==== Information shown
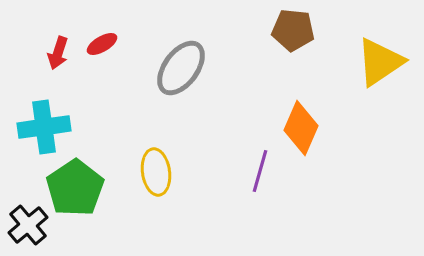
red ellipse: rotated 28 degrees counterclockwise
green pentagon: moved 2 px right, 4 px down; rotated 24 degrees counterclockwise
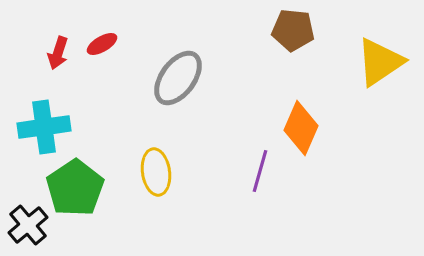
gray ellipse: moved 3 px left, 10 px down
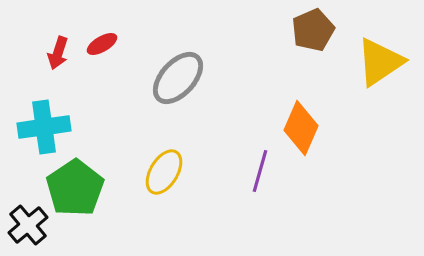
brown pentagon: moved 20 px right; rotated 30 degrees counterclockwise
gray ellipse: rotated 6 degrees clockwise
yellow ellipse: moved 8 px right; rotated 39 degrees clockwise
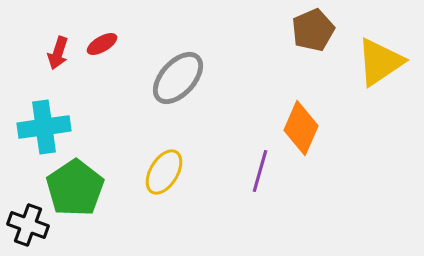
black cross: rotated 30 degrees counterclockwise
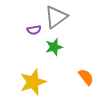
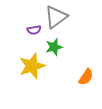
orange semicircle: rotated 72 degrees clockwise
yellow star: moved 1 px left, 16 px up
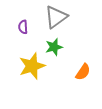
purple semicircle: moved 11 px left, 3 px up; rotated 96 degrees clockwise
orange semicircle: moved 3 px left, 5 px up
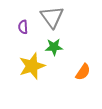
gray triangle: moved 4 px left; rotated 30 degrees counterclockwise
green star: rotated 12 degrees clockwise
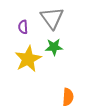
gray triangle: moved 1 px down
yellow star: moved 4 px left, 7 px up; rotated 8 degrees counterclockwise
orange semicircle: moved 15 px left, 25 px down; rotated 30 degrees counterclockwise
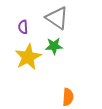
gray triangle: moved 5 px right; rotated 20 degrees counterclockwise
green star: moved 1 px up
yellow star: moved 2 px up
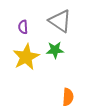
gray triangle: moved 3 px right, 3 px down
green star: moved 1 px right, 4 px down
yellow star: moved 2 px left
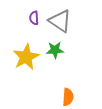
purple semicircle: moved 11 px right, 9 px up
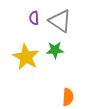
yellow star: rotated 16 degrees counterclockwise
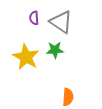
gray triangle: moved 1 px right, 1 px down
========
==== Information shown
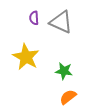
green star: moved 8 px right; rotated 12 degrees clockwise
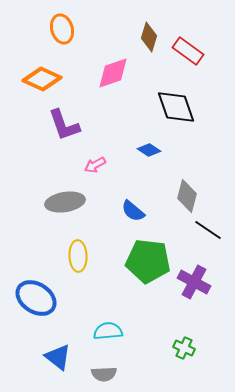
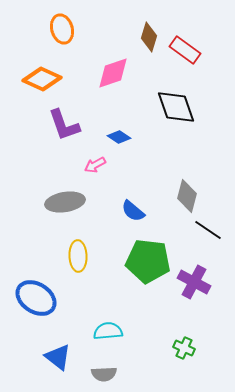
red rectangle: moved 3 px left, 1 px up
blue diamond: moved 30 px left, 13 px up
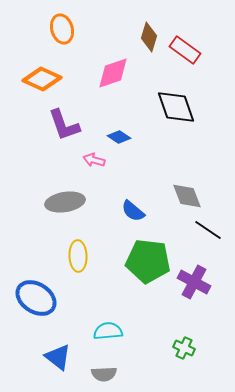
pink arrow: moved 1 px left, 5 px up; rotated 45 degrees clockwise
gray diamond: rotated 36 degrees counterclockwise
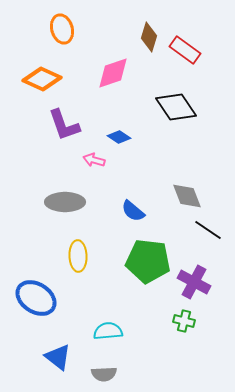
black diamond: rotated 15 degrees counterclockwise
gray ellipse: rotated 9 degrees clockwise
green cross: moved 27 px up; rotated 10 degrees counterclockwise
========
Written problem: Make a numbered list of the entries from the line containing "red ellipse: rotated" through the line containing "yellow star: rotated", inclusive. Leave out blank lines and the pictures.

The solution:
1. red ellipse: rotated 28 degrees counterclockwise
2. green pentagon: moved 2 px right, 4 px down; rotated 24 degrees counterclockwise
3. gray ellipse: moved 3 px left, 10 px down
4. brown pentagon: moved 20 px right; rotated 30 degrees counterclockwise
5. gray ellipse: rotated 6 degrees clockwise
6. yellow ellipse: moved 8 px right; rotated 39 degrees clockwise
7. black cross: rotated 30 degrees counterclockwise
8. orange semicircle: rotated 72 degrees clockwise
9. yellow star: moved 1 px left, 16 px up
10. purple semicircle: moved 11 px left, 3 px up; rotated 96 degrees clockwise
11. orange semicircle: moved 3 px left, 5 px up
12. gray triangle: moved 4 px left; rotated 30 degrees counterclockwise
13. green star: rotated 12 degrees clockwise
14. gray triangle: moved 1 px down
15. yellow star: moved 4 px left, 7 px up; rotated 8 degrees counterclockwise
16. orange semicircle: moved 15 px left, 25 px down; rotated 30 degrees counterclockwise
17. gray triangle: moved 5 px right; rotated 20 degrees counterclockwise
18. green star: moved 1 px up
19. yellow star: moved 2 px up
20. gray triangle: moved 3 px right, 3 px down
21. green star: moved 1 px right, 4 px down
22. yellow star: moved 2 px left
23. purple semicircle: moved 11 px right, 9 px up
24. yellow star: rotated 16 degrees counterclockwise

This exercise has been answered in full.